What to produce: Reproduce all of the rows below word for word, but leave the pictures out.

Extracted records:

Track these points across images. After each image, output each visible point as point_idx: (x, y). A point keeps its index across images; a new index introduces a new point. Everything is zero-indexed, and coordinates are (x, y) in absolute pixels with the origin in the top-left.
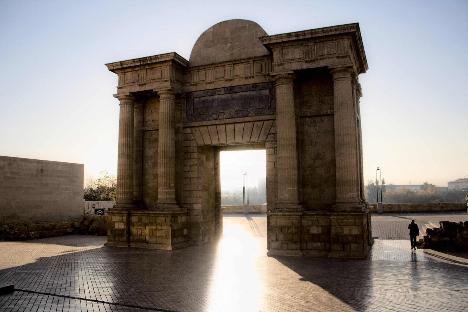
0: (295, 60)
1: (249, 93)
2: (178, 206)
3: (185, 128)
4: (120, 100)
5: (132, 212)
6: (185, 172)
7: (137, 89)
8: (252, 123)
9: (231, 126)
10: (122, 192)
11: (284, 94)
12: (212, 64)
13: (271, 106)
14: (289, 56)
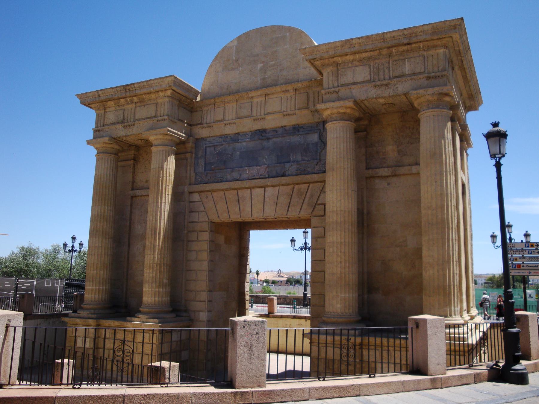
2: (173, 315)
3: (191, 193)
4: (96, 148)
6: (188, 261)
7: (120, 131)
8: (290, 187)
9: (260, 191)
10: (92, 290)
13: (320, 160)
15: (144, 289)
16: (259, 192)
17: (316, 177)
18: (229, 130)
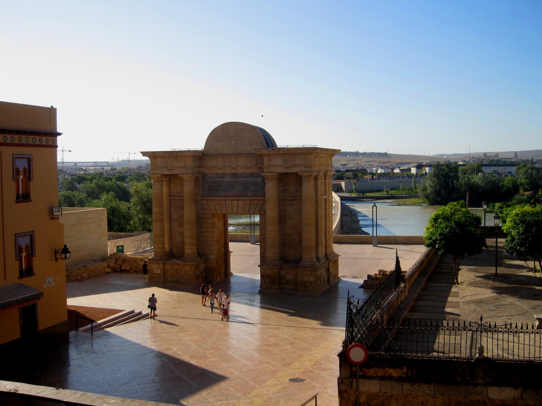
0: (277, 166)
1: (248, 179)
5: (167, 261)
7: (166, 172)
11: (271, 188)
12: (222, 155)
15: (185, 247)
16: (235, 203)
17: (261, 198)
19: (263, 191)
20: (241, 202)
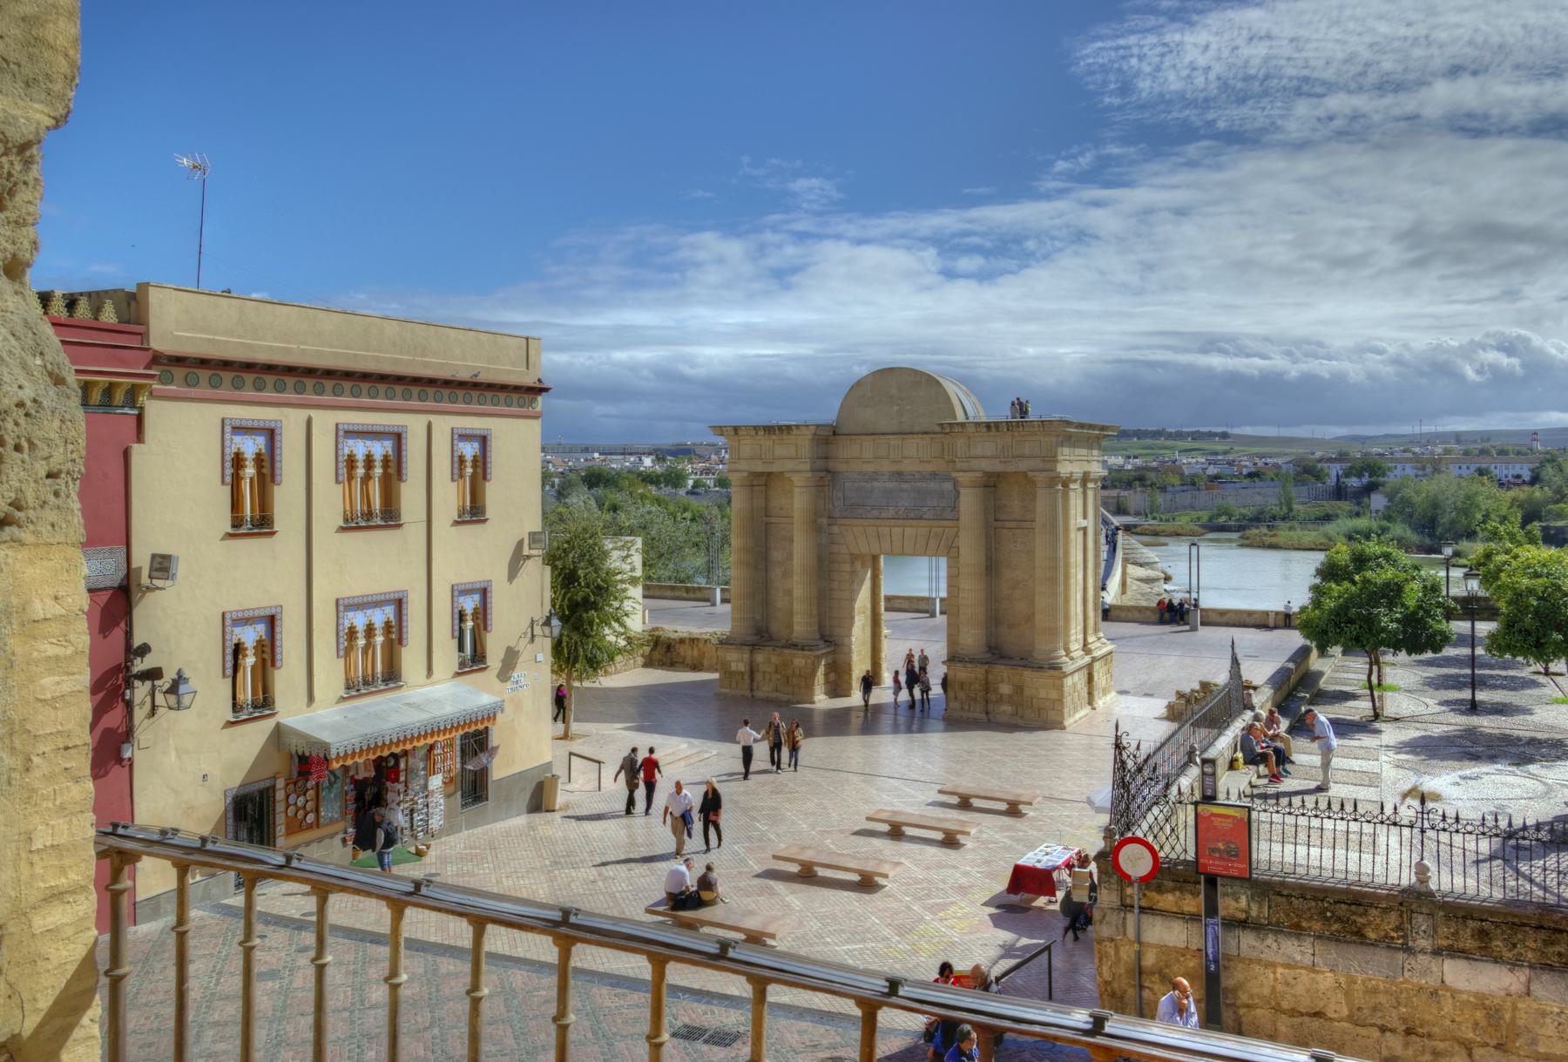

Response to the exercise:
Track these points across images. After each image, output each visible point as point_idx: (x, y). A point keeps its index across images; a new index introduces a new point. Everything is zero-indexed, and coordinates are (x, y) in absolute pixels with the origin in the top-left.
0: (295, 60)
1: (249, 93)
2: (178, 206)
3: (185, 128)
4: (120, 100)
5: (132, 212)
6: (185, 172)
7: (137, 89)
8: (252, 123)
9: (231, 126)
10: (122, 192)
11: (284, 94)
12: (212, 64)
13: (271, 106)
14: (289, 56)
2: (173, 315)
3: (191, 193)
4: (96, 148)
6: (188, 261)
7: (120, 131)
8: (290, 187)
9: (260, 191)
10: (92, 290)
13: (320, 160)
15: (144, 289)
16: (259, 192)
17: (316, 177)
18: (229, 130)
0: (277, 166)
1: (248, 179)
5: (167, 261)
7: (166, 172)
11: (271, 188)
12: (222, 155)
15: (185, 247)
16: (235, 203)
17: (261, 198)
19: (263, 191)
20: (241, 202)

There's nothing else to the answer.